===== Record list

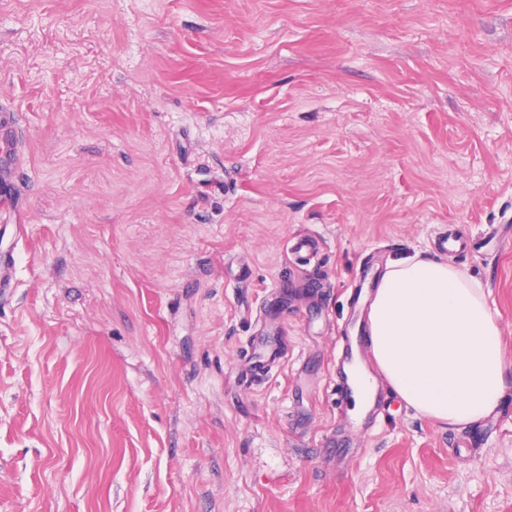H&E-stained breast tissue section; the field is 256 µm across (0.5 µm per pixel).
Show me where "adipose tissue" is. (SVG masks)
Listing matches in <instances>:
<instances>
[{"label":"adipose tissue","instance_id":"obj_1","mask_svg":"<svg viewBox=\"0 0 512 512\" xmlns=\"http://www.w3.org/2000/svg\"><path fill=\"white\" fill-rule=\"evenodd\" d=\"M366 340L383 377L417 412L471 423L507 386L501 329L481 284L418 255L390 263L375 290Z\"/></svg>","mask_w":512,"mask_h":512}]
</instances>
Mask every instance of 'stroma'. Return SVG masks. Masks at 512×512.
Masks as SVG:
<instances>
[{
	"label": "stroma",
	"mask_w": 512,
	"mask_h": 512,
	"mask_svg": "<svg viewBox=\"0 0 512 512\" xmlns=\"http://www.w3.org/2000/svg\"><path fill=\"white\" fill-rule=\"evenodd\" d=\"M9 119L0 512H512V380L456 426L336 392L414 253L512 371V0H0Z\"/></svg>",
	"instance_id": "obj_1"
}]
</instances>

==========

Exercise directions: Give back exactly the lines from the one containing "Mask every instance" to the end of the material, both ends included.

Answer to the problem:
Mask every instance of 'stroma'. Return SVG masks. Masks at 512×512.
Masks as SVG:
<instances>
[{
	"label": "stroma",
	"mask_w": 512,
	"mask_h": 512,
	"mask_svg": "<svg viewBox=\"0 0 512 512\" xmlns=\"http://www.w3.org/2000/svg\"><path fill=\"white\" fill-rule=\"evenodd\" d=\"M9 119L0 512H512V380L456 426L336 392L414 253L512 371V0H0Z\"/></svg>",
	"instance_id": "obj_1"
}]
</instances>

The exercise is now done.